[Records from a collection]
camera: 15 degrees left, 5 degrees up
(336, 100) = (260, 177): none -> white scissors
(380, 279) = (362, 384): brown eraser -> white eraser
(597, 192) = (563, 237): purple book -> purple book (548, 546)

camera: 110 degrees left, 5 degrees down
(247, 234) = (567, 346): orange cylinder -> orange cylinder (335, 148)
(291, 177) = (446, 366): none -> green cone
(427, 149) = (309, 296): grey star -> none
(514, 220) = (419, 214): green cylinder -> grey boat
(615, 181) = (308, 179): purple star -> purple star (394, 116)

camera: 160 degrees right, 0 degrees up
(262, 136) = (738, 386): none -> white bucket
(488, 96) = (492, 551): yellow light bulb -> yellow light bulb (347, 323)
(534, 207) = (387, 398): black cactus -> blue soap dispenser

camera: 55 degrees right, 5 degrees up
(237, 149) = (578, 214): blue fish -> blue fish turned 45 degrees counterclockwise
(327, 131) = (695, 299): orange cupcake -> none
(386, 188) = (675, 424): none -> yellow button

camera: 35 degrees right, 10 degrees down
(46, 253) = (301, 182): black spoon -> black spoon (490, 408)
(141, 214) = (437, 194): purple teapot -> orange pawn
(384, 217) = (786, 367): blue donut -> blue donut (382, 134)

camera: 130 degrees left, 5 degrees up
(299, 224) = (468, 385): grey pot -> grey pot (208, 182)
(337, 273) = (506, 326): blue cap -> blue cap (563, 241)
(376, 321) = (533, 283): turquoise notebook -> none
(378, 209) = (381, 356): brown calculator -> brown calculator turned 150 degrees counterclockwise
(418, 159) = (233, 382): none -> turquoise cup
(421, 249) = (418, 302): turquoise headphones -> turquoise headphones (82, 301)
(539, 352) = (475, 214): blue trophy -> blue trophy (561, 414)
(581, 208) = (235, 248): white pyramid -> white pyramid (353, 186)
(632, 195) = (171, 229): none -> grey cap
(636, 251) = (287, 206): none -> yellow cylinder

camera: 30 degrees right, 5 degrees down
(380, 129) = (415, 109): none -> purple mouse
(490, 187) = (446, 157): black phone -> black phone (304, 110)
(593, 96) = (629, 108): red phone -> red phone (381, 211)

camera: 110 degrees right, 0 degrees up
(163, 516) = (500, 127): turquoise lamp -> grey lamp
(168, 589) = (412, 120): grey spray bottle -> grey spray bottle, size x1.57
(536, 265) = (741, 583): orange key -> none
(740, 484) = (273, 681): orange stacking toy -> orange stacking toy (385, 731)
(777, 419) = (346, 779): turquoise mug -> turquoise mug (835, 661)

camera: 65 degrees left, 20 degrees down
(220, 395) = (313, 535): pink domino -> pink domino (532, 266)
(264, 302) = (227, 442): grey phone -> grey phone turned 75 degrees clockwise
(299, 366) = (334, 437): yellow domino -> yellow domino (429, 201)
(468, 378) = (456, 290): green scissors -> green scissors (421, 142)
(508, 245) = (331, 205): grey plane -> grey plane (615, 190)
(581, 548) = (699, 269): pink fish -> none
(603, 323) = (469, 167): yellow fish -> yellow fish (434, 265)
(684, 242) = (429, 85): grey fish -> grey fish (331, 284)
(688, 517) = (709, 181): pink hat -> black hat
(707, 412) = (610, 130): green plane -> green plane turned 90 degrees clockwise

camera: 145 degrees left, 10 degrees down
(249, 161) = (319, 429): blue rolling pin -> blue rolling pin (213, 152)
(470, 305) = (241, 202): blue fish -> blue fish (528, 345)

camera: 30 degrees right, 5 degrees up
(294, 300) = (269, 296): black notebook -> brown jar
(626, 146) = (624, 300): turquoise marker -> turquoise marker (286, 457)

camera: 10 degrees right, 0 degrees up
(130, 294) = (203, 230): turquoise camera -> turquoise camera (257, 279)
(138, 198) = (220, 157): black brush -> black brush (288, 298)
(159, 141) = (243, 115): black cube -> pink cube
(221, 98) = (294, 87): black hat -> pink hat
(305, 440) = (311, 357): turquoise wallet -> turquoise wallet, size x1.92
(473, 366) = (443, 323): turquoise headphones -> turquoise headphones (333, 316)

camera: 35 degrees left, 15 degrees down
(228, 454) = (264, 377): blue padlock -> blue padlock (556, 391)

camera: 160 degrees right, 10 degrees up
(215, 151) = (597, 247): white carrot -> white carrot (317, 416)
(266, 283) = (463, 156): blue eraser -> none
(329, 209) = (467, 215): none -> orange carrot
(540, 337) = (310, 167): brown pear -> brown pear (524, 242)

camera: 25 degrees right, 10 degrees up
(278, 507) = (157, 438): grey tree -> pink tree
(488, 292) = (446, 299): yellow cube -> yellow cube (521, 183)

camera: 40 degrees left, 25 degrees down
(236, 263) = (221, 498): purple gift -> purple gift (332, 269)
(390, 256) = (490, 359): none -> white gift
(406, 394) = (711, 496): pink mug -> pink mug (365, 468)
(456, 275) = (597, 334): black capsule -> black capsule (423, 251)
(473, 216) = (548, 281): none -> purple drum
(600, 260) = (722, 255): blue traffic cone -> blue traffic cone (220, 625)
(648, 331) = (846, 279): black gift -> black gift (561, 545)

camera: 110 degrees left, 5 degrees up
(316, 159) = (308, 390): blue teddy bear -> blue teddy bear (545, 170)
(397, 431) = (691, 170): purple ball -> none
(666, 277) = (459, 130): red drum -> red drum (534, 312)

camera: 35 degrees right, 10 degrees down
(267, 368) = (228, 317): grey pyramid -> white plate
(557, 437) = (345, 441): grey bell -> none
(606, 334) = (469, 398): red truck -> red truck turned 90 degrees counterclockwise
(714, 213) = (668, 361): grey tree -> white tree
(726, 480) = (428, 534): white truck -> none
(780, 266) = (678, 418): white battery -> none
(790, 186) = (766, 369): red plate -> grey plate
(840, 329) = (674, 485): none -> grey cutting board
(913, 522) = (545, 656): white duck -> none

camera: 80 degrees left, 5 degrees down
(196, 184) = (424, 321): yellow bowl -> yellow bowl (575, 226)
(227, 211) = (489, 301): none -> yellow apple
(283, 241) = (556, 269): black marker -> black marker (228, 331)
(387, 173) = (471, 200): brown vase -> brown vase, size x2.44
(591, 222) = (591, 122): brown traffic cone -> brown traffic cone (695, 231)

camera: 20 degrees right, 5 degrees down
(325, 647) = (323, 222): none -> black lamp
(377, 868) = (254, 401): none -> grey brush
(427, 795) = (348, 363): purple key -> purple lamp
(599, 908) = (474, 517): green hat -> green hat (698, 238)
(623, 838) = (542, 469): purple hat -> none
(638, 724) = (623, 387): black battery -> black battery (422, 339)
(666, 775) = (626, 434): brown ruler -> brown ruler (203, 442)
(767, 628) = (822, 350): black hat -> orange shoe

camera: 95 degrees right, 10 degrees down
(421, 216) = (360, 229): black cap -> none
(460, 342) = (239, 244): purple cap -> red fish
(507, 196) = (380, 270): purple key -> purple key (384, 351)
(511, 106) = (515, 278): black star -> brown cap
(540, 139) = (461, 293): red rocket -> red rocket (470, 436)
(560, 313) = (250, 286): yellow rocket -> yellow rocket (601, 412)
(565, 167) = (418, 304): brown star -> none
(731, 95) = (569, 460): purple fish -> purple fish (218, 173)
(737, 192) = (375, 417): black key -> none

Task to complete: Please give an exact copy of the entries above, from the line with "(540, 337) = (310, 167): brown" down to the line with "(236, 263) = (221, 498): purple", inclusive, and nothing else.

Expected output:
(540, 337) = (310, 167): brown pear -> brown pear (524, 242)

camera: 25 degrees right, 10 degrees up
(278, 507) = (157, 438): grey tree -> pink tree
(488, 292) = (446, 299): yellow cube -> yellow cube (521, 183)

camera: 40 degrees left, 25 degrees down
(236, 263) = (221, 498): purple gift -> purple gift (332, 269)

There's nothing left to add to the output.